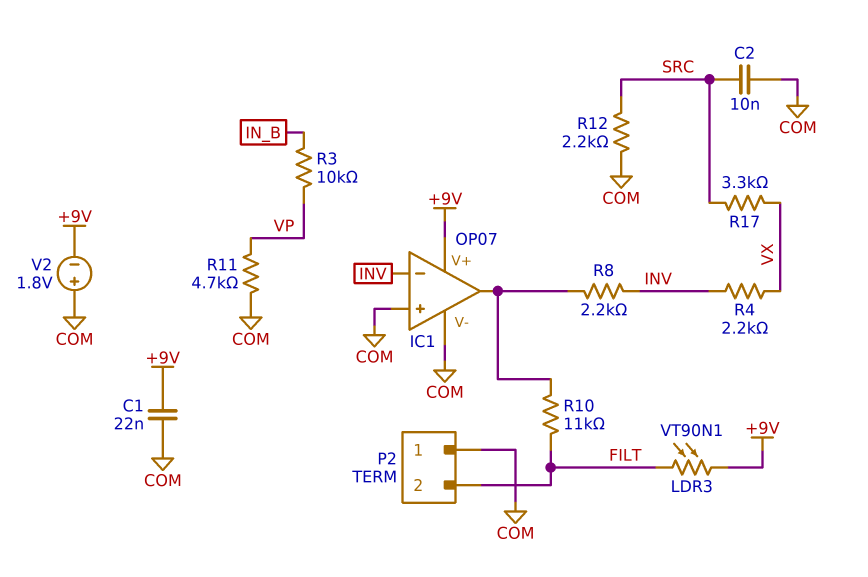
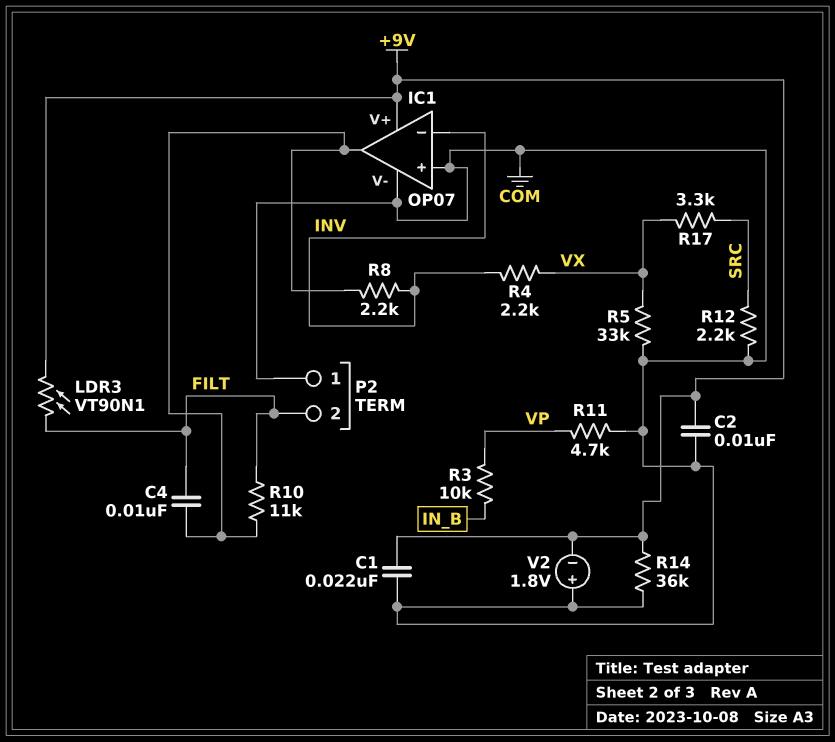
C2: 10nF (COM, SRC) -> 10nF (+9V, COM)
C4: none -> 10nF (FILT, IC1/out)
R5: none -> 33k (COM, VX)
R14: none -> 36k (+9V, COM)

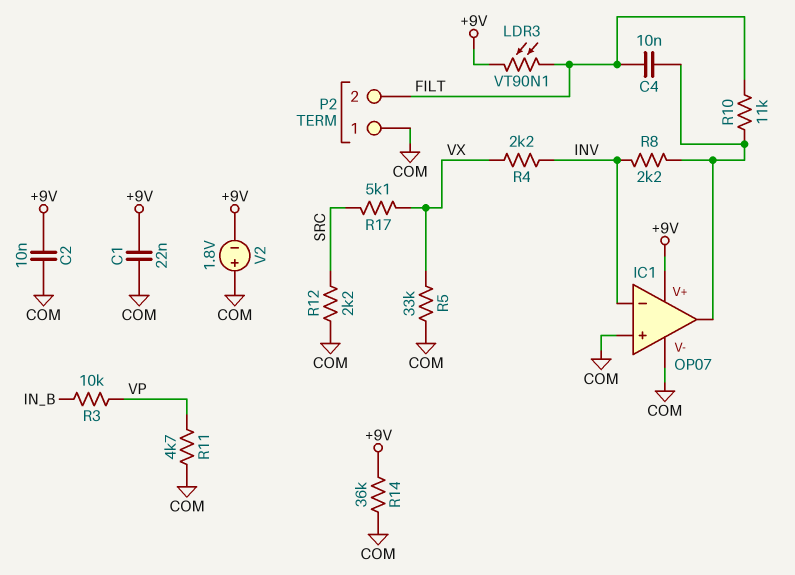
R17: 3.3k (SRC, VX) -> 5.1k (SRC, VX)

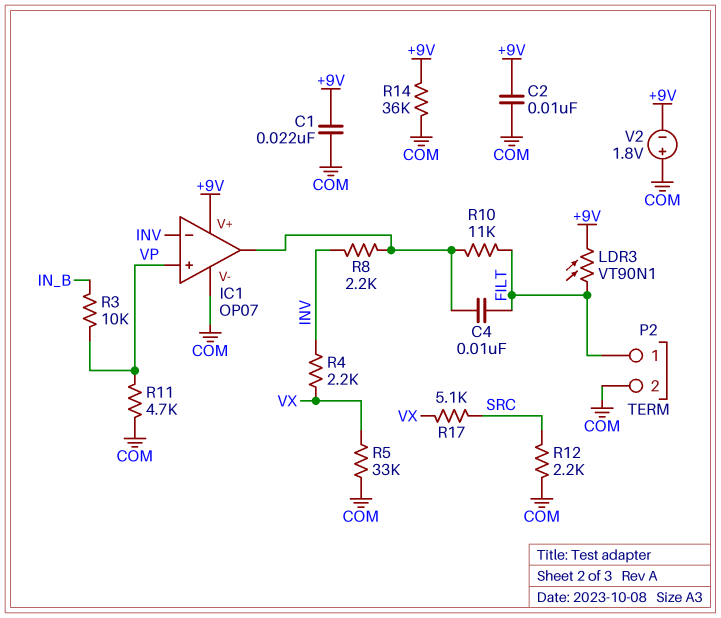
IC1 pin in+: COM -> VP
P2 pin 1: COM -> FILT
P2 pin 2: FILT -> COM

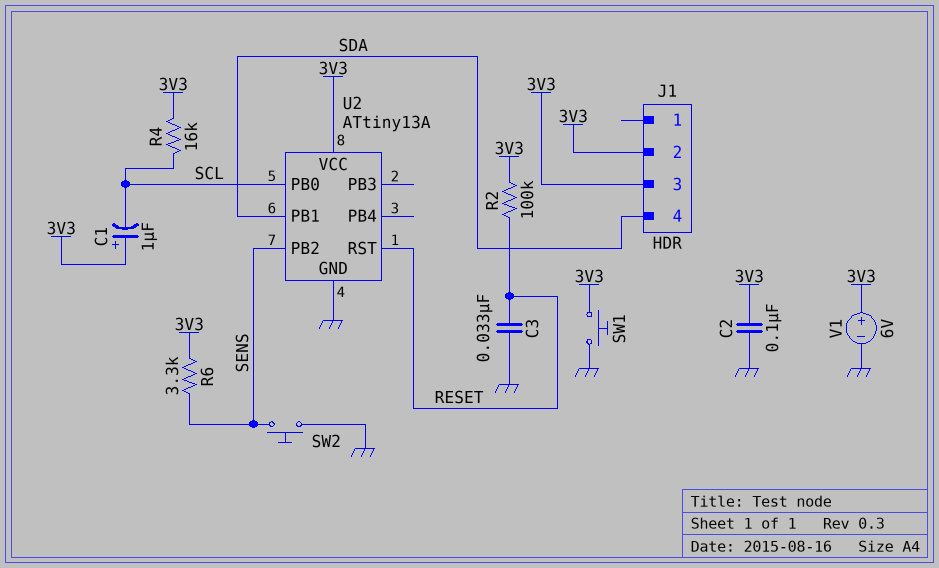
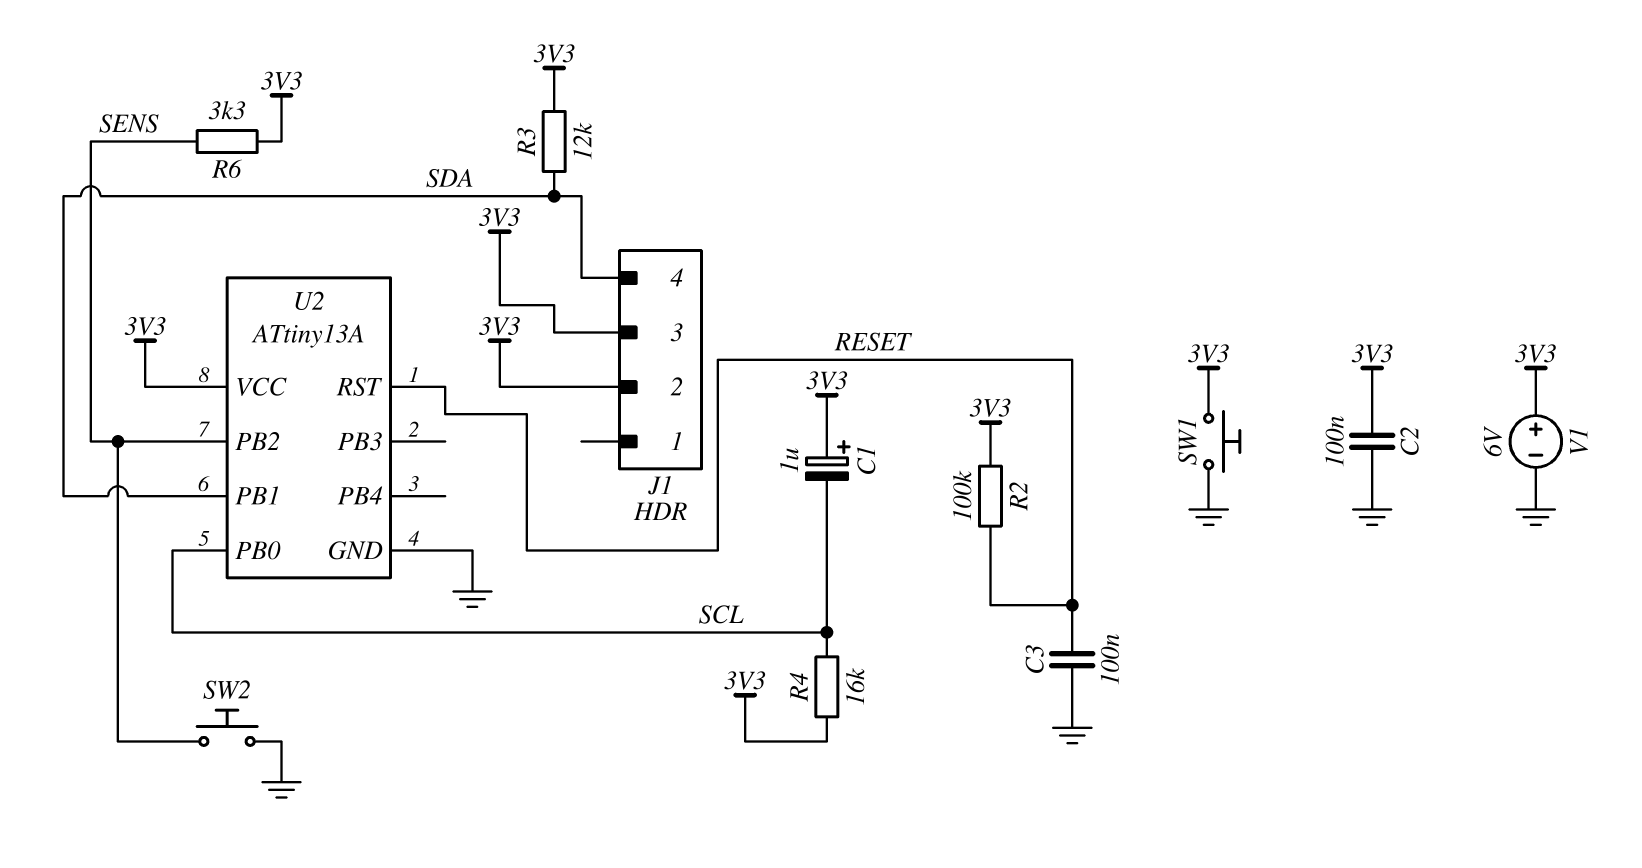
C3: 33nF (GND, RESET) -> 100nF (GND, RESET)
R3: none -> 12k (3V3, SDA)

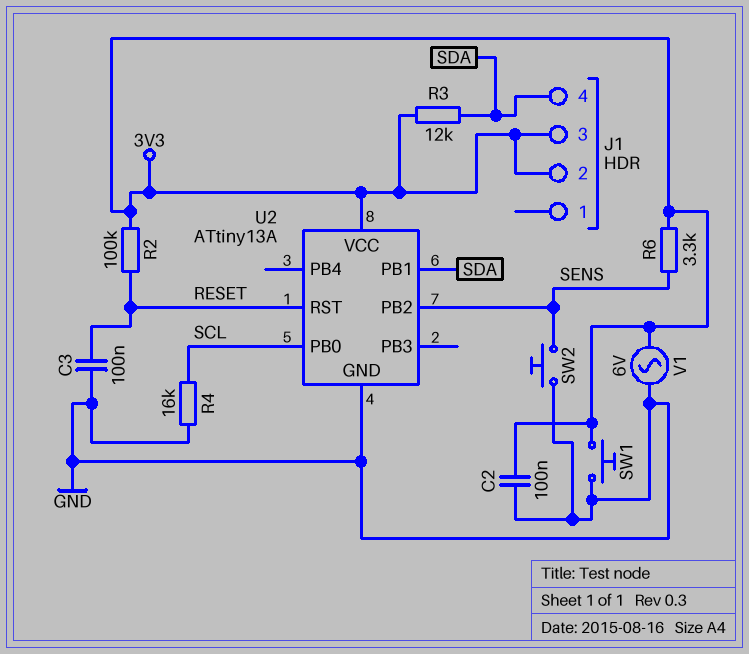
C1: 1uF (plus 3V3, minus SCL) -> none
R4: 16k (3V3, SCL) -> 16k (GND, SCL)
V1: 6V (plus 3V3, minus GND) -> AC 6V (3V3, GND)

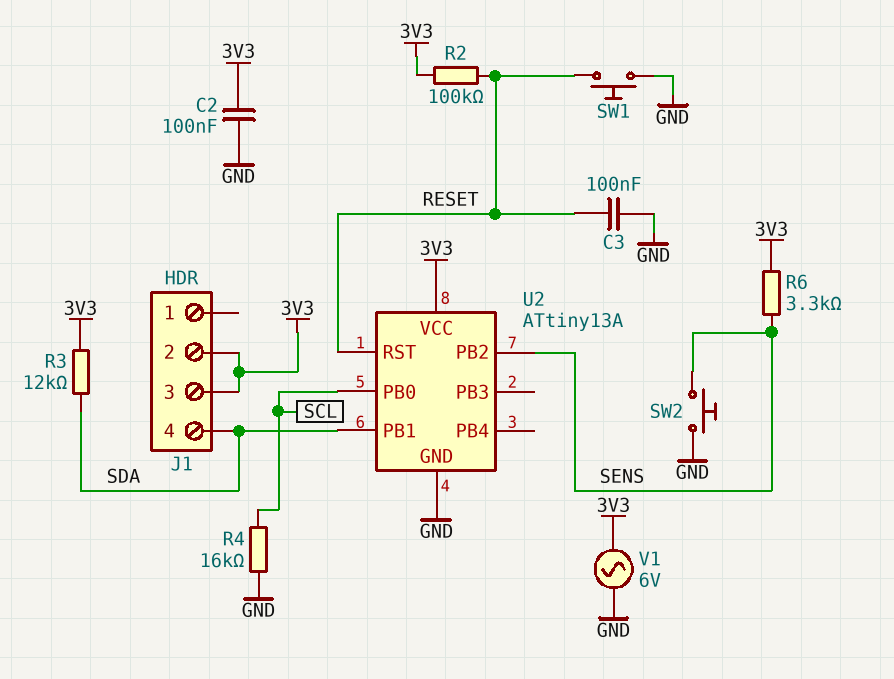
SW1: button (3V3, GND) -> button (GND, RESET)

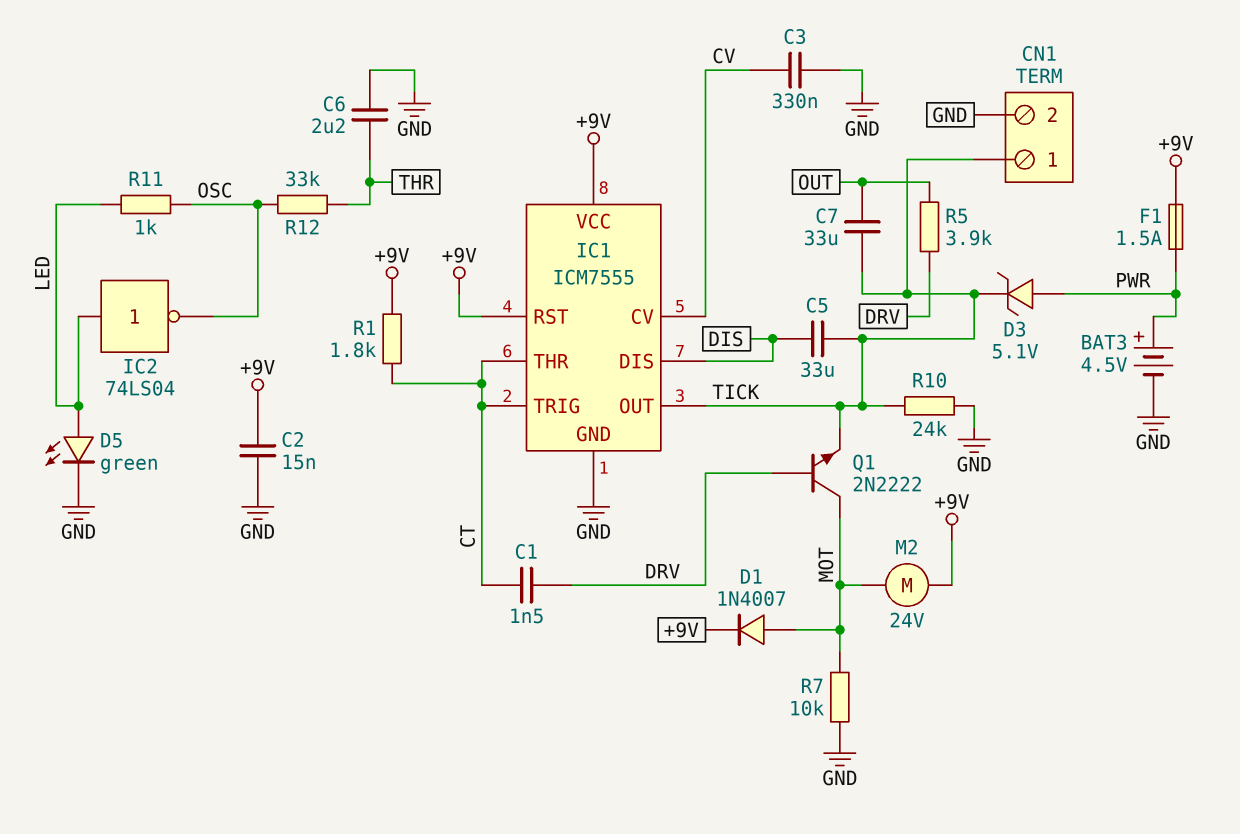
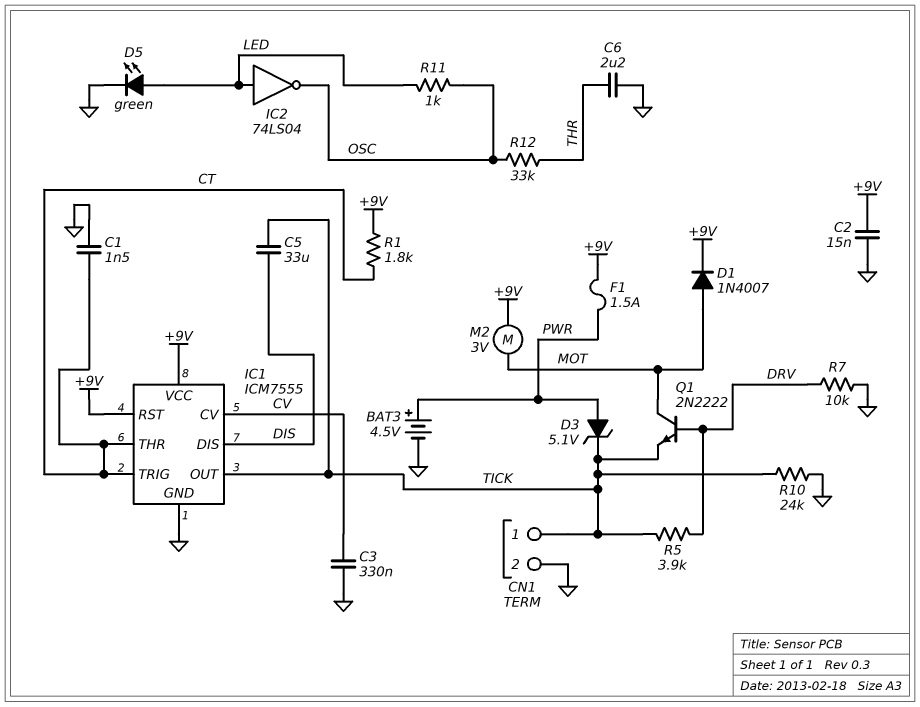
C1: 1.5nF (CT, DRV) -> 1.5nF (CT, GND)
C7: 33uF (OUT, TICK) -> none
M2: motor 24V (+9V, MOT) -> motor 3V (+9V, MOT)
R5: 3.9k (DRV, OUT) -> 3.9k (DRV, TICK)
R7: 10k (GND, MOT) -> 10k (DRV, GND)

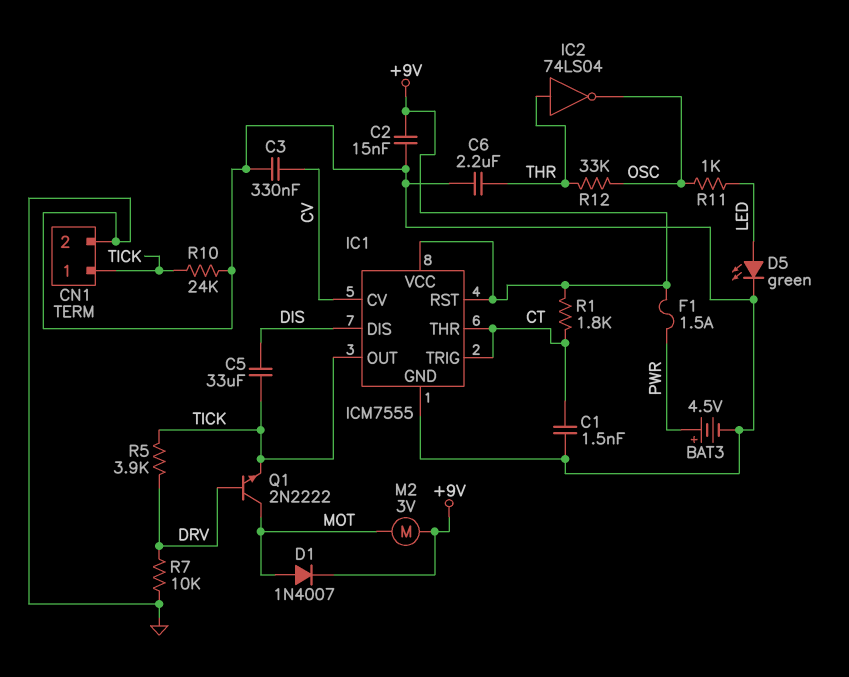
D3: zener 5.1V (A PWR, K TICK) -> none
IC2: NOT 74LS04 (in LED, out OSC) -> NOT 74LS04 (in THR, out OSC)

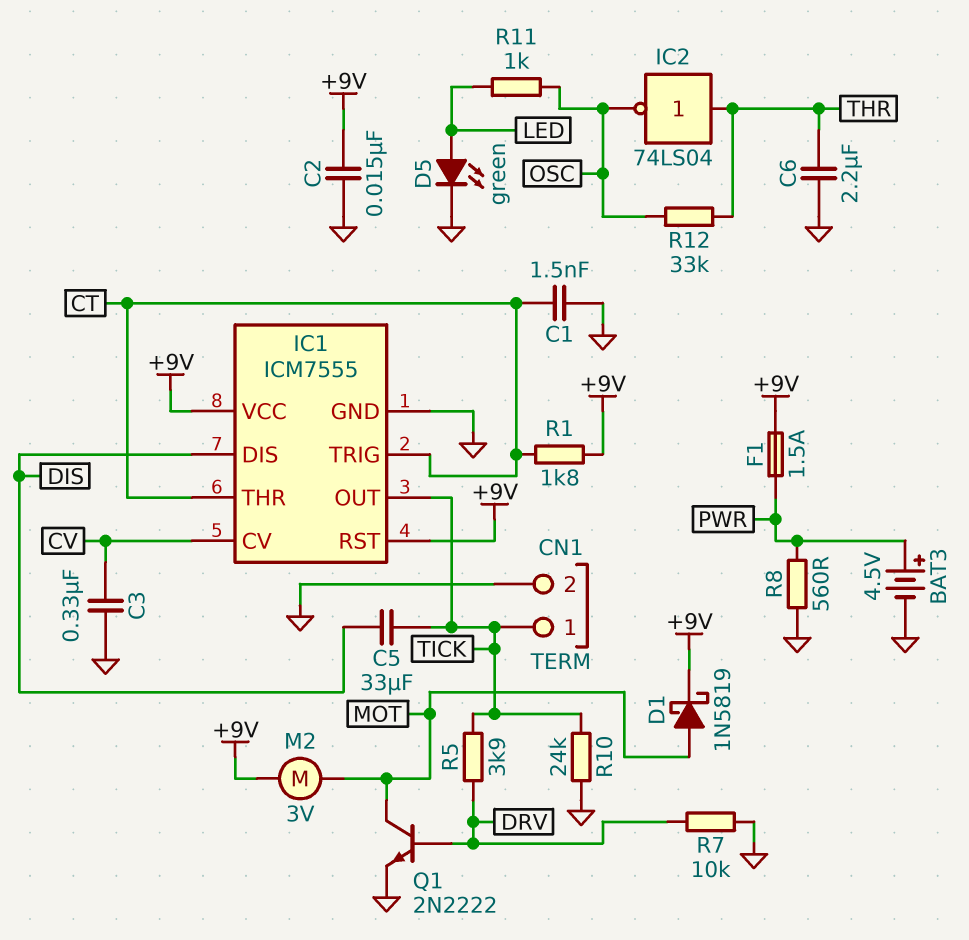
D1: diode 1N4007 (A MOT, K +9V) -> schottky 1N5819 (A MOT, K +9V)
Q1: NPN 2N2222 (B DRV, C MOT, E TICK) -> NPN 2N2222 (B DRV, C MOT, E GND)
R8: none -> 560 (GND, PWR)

GOAL OF THE EXERCISE ::
Reproduce each line from the data that has "none" in it.

ANSWER BELOW ::
C4: none -> 10nF (FILT, IC1/out)
R5: none -> 33k (COM, VX)
R14: none -> 36k (+9V, COM)
R3: none -> 12k (3V3, SDA)
C1: 1uF (plus 3V3, minus SCL) -> none
C7: 33uF (OUT, TICK) -> none
D3: zener 5.1V (A PWR, K TICK) -> none
R8: none -> 560 (GND, PWR)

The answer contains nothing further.